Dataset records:
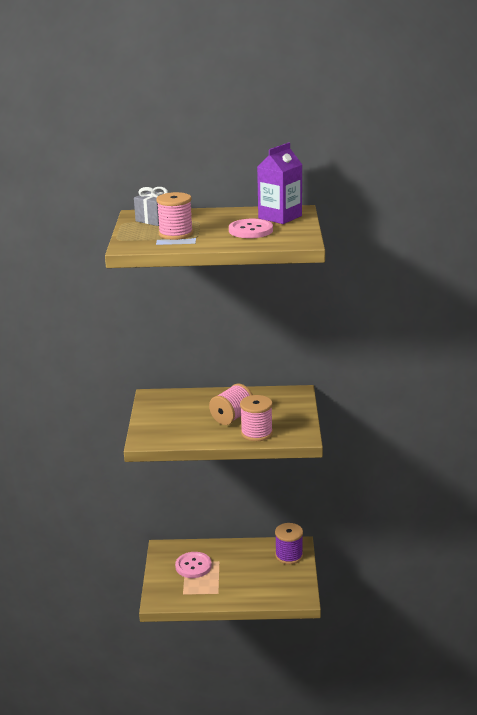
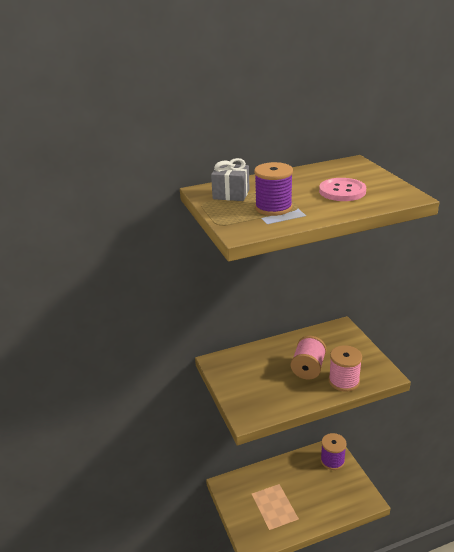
camera: 20 degrees left, 5 degrees up
(176, 234) = (273, 208): pink spool -> purple spool
(193, 566) = (261, 496): pink button -> none
(280, 217) = (349, 172): purple carton -> none

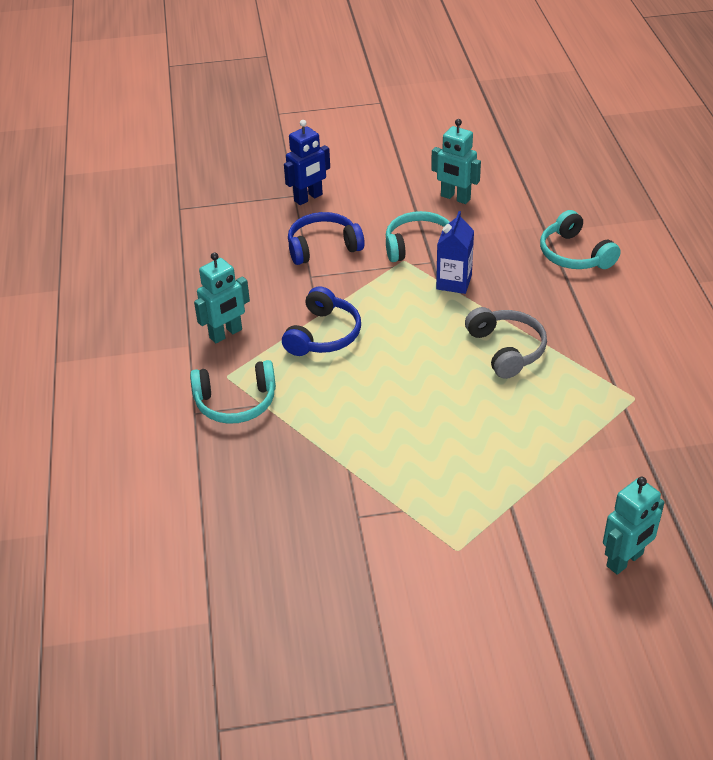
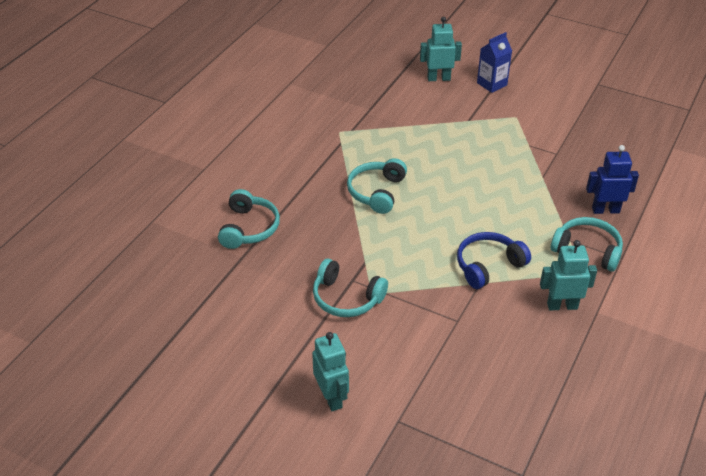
camera: 145 degrees left, 0 degrees up
(308, 198) = (388, 408): blue robot -> blue robot (605, 210)
(323, 247) = (423, 343): blue headphones -> none
(454, 282) = (356, 254): blue carton -> blue carton (492, 84)
(455, 198) = (266, 328): turquoise robot -> turquoise robot (331, 397)
(506, 349) = (377, 192): grey headphones -> turquoise headphones

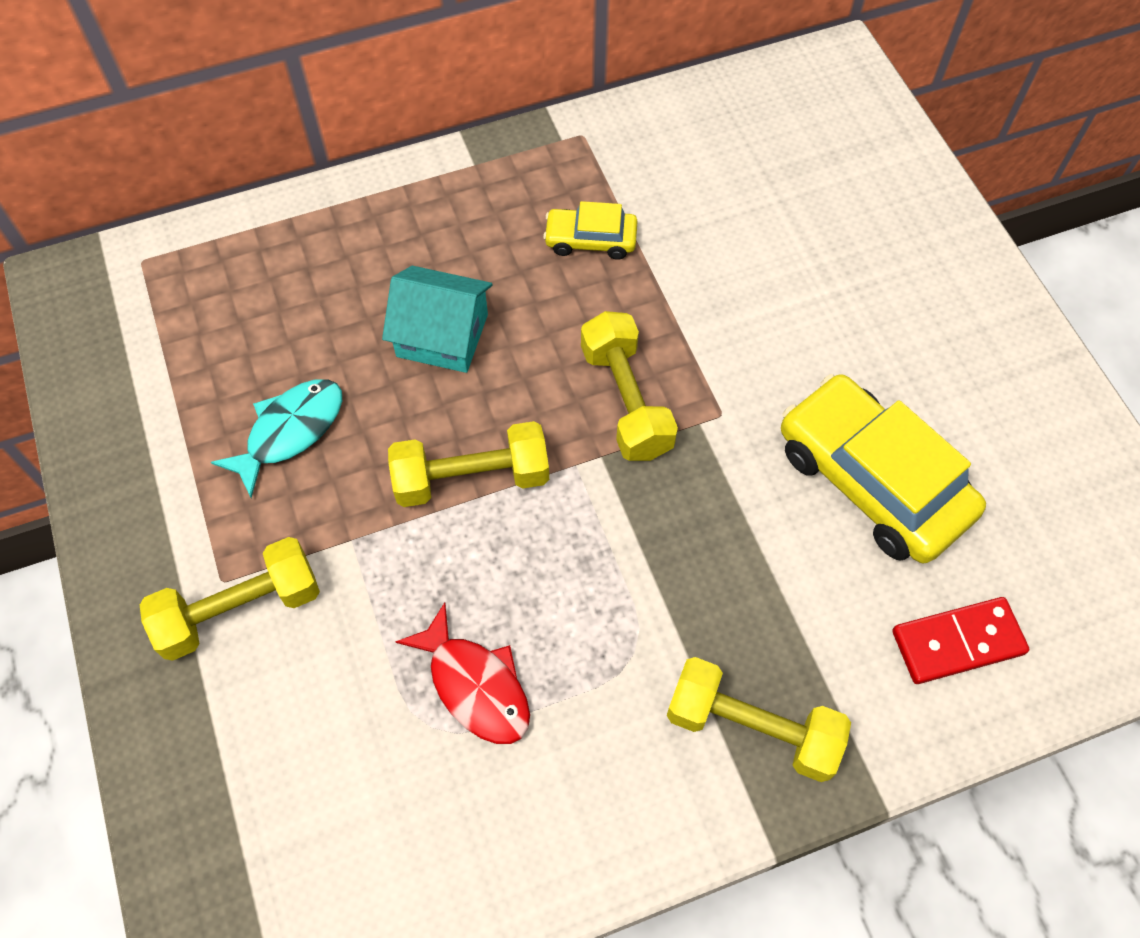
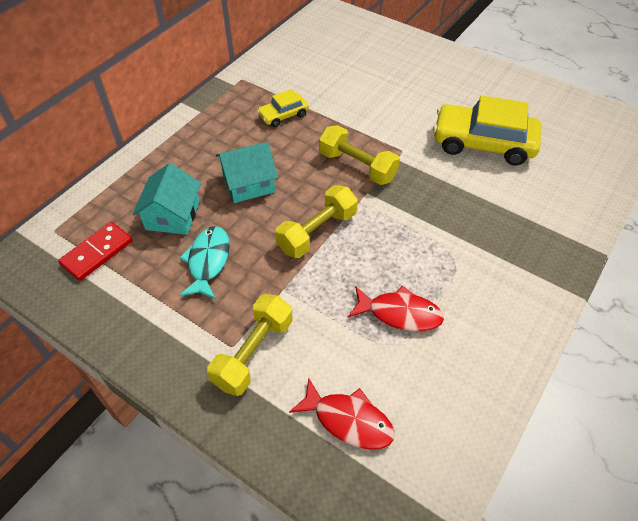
camera: 35 degrees left, 10 degrees down
(277, 789) = (348, 420): none -> red fish
(301, 327) = (172, 215): none -> turquoise house
(752, 727) = (528, 257): yellow dumbbell -> none
(957, 642) = (569, 181): red domino -> red domino (97, 253)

Task goal
Write the data out again exactly, but without its images.

Response area
camera: 20 degrees left, 5 degrees up
(176, 234) = (273, 208): pink spool -> purple spool
(193, 566) = (261, 496): pink button -> none
(280, 217) = (349, 172): purple carton -> none

camera: 145 degrees left, 0 degrees up
(308, 198) = (388, 408): blue robot -> blue robot (605, 210)
(323, 247) = (423, 343): blue headphones -> none
(454, 282) = (356, 254): blue carton -> blue carton (492, 84)
(455, 198) = (266, 328): turquoise robot -> turquoise robot (331, 397)
(506, 349) = (377, 192): grey headphones -> turquoise headphones

camera: 35 degrees left, 10 degrees down
(277, 789) = (348, 420): none -> red fish
(301, 327) = (172, 215): none -> turquoise house
(752, 727) = (528, 257): yellow dumbbell -> none
(957, 642) = (569, 181): red domino -> red domino (97, 253)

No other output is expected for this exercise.